_Work required_:
Write out all of the entries below word for word.

_Material for this exercise_:
Segment Open
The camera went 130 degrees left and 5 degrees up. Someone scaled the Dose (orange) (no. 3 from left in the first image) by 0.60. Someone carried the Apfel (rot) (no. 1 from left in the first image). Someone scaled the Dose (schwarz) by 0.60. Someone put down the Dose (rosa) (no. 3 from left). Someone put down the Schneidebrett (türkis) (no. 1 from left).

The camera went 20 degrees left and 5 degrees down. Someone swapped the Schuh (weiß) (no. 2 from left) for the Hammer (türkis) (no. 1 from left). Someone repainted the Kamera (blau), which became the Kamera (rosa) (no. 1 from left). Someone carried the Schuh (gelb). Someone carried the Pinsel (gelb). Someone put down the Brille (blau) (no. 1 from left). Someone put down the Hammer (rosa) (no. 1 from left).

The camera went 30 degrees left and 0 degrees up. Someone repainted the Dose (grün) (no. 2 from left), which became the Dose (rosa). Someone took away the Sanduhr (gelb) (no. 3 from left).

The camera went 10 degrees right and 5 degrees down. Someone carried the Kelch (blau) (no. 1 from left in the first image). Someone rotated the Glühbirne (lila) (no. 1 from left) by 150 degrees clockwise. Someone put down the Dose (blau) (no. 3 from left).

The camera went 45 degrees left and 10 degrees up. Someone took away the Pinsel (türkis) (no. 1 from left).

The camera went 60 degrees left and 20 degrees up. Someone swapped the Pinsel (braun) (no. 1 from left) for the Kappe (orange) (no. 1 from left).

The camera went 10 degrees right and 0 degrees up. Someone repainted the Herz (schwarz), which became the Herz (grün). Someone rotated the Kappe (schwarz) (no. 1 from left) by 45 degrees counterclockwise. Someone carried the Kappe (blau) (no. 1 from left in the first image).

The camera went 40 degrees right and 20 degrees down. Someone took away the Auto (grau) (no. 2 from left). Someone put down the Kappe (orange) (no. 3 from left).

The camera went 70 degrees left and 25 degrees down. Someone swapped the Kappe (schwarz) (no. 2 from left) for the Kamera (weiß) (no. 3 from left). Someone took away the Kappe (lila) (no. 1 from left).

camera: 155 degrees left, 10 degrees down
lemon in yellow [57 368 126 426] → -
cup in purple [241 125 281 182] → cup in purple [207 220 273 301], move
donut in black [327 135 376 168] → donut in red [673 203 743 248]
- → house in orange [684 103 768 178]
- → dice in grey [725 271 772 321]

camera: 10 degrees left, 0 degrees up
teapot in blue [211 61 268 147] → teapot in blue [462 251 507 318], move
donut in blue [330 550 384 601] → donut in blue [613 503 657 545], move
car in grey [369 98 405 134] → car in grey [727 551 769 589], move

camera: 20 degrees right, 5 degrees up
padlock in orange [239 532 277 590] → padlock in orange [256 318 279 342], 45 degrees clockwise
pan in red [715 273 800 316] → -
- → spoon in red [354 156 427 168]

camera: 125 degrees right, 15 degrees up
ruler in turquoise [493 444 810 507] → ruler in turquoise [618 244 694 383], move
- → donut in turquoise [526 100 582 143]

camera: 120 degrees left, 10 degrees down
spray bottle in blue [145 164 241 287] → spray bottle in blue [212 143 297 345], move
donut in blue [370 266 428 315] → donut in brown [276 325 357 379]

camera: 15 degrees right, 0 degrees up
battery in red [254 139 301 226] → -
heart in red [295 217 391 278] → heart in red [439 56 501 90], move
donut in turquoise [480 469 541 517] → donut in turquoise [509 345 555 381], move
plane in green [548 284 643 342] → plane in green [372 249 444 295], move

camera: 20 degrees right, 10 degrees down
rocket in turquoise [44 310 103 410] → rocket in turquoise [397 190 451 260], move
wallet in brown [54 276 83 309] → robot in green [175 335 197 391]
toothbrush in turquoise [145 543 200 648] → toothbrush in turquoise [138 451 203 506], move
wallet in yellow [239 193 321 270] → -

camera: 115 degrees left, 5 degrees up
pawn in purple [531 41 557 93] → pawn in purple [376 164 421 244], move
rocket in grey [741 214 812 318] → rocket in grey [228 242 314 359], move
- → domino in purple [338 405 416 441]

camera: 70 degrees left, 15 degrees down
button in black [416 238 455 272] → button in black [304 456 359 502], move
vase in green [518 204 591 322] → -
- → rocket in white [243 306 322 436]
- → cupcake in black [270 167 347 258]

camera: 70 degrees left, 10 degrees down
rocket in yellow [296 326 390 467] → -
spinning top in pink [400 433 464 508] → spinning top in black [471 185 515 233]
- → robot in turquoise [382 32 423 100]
Segment Closed
_Exercise result_:
The camera went 130 degrees left and 5 degrees up. Someone scaled the Dose (orange) (no. 3 from left in the first image) by 0.60. Someone carried the Apfel (rot) (no. 1 from left in the first image). Someone scaled the Dose (schwarz) by 0.60. Someone put down the Dose (rosa) (no. 3 from left). Someone put down the Schneidebrett (türkis) (no. 1 from left).

The camera went 20 degrees left and 5 degrees down. Someone swapped the Schuh (weiß) (no. 2 from left) for the Hammer (türkis) (no. 1 from left). Someone repainted the Kamera (blau), which became the Kamera (rosa) (no. 1 from left). Someone carried the Schuh (gelb). Someone carried the Pinsel (gelb). Someone put down the Brille (blau) (no. 1 from left). Someone put down the Hammer (rosa) (no. 1 from left).

The camera went 30 degrees left and 0 degrees up. Someone repainted the Dose (grün) (no. 2 from left), which became the Dose (rosa). Someone took away the Sanduhr (gelb) (no. 3 from left).

The camera went 10 degrees right and 5 degrees down. Someone carried the Kelch (blau) (no. 1 from left in the first image). Someone rotated the Glühbirne (lila) (no. 1 from left) by 150 degrees clockwise. Someone put down the Dose (blau) (no. 3 from left).

The camera went 45 degrees left and 10 degrees up. Someone took away the Pinsel (türkis) (no. 1 from left).

The camera went 60 degrees left and 20 degrees up. Someone swapped the Pinsel (braun) (no. 1 from left) for the Kappe (orange) (no. 1 from left).

The camera went 10 degrees right and 0 degrees up. Someone repainted the Herz (schwarz), which became the Herz (grün). Someone rotated the Kappe (schwarz) (no. 1 from left) by 45 degrees counterclockwise. Someone carried the Kappe (blau) (no. 1 from left in the first image).

The camera went 40 degrees right and 20 degrees down. Someone took away the Auto (grau) (no. 2 from left). Someone put down the Kappe (orange) (no. 3 from left).

The camera went 70 degrees left and 25 degrees down. Someone swapped the Kappe (schwarz) (no. 2 from left) for the Kamera (weiß) (no. 3 from left). Someone took away the Kappe (lila) (no. 1 from left).

camera: 155 degrees left, 10 degrees down
lemon in yellow [57 368 126 426] → -
cup in purple [241 125 281 182] → cup in purple [207 220 273 301], move
donut in black [327 135 376 168] → donut in red [673 203 743 248]
- → house in orange [684 103 768 178]
- → dice in grey [725 271 772 321]

camera: 10 degrees left, 0 degrees up
teapot in blue [211 61 268 147] → teapot in blue [462 251 507 318], move
donut in blue [330 550 384 601] → donut in blue [613 503 657 545], move
car in grey [369 98 405 134] → car in grey [727 551 769 589], move

camera: 20 degrees right, 5 degrees up
padlock in orange [239 532 277 590] → padlock in orange [256 318 279 342], 45 degrees clockwise
pan in red [715 273 800 316] → -
- → spoon in red [354 156 427 168]

camera: 125 degrees right, 15 degrees up
ruler in turquoise [493 444 810 507] → ruler in turquoise [618 244 694 383], move
- → donut in turquoise [526 100 582 143]

camera: 120 degrees left, 10 degrees down
spray bottle in blue [145 164 241 287] → spray bottle in blue [212 143 297 345], move
donut in blue [370 266 428 315] → donut in brown [276 325 357 379]

camera: 15 degrees right, 0 degrees up
battery in red [254 139 301 226] → -
heart in red [295 217 391 278] → heart in red [439 56 501 90], move
donut in turquoise [480 469 541 517] → donut in turquoise [509 345 555 381], move
plane in green [548 284 643 342] → plane in green [372 249 444 295], move

camera: 20 degrees right, 10 degrees down
rocket in turquoise [44 310 103 410] → rocket in turquoise [397 190 451 260], move
wallet in brown [54 276 83 309] → robot in green [175 335 197 391]
toothbrush in turquoise [145 543 200 648] → toothbrush in turquoise [138 451 203 506], move
wallet in yellow [239 193 321 270] → -

camera: 115 degrees left, 5 degrees up
pawn in purple [531 41 557 93] → pawn in purple [376 164 421 244], move
rocket in grey [741 214 812 318] → rocket in grey [228 242 314 359], move
- → domino in purple [338 405 416 441]

camera: 70 degrees left, 15 degrees down
button in black [416 238 455 272] → button in black [304 456 359 502], move
vase in green [518 204 591 322] → -
- → rocket in white [243 306 322 436]
- → cupcake in black [270 167 347 258]

camera: 70 degrees left, 10 degrees down
rocket in yellow [296 326 390 467] → -
spinning top in pink [400 433 464 508] → spinning top in black [471 185 515 233]
- → robot in turquoise [382 32 423 100]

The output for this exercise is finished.